Top of EXTRACTED DATA

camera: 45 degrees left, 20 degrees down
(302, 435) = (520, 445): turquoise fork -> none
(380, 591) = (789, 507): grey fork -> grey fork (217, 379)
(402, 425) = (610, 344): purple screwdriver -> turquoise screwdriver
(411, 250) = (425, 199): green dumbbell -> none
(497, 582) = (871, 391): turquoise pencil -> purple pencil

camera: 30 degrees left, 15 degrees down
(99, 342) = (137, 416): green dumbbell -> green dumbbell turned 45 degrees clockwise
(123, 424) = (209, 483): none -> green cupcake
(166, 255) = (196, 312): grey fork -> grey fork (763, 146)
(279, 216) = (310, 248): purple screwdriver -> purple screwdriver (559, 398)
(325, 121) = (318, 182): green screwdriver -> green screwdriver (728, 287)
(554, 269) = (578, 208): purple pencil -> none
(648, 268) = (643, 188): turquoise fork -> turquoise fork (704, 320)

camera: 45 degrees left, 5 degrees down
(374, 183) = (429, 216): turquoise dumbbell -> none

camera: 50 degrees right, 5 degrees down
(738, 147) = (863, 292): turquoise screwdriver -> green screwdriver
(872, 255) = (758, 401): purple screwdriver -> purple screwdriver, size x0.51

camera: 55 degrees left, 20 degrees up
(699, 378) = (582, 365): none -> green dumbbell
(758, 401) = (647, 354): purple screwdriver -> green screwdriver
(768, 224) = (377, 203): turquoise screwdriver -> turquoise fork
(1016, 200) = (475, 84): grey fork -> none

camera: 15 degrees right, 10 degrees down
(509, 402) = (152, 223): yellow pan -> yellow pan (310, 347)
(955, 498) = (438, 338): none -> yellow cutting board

Bottom of EXTRACTED DATA

The response must be an exact reproduction of all the entries.

camera: 45 degrees left, 20 degrees down
(302, 435) = (520, 445): turquoise fork -> none
(380, 591) = (789, 507): grey fork -> grey fork (217, 379)
(402, 425) = (610, 344): purple screwdriver -> turquoise screwdriver
(411, 250) = (425, 199): green dumbbell -> none
(497, 582) = (871, 391): turquoise pencil -> purple pencil

camera: 30 degrees left, 15 degrees down
(99, 342) = (137, 416): green dumbbell -> green dumbbell turned 45 degrees clockwise
(123, 424) = (209, 483): none -> green cupcake
(166, 255) = (196, 312): grey fork -> grey fork (763, 146)
(279, 216) = (310, 248): purple screwdriver -> purple screwdriver (559, 398)
(325, 121) = (318, 182): green screwdriver -> green screwdriver (728, 287)
(554, 269) = (578, 208): purple pencil -> none
(648, 268) = (643, 188): turquoise fork -> turquoise fork (704, 320)

camera: 45 degrees left, 5 degrees down
(374, 183) = (429, 216): turquoise dumbbell -> none

camera: 50 degrees right, 5 degrees down
(738, 147) = (863, 292): turquoise screwdriver -> green screwdriver
(872, 255) = (758, 401): purple screwdriver -> purple screwdriver, size x0.51

camera: 55 degrees left, 20 degrees up
(699, 378) = (582, 365): none -> green dumbbell
(758, 401) = (647, 354): purple screwdriver -> green screwdriver
(768, 224) = (377, 203): turquoise screwdriver -> turquoise fork
(1016, 200) = (475, 84): grey fork -> none

camera: 15 degrees right, 10 degrees down
(509, 402) = (152, 223): yellow pan -> yellow pan (310, 347)
(955, 498) = (438, 338): none -> yellow cutting board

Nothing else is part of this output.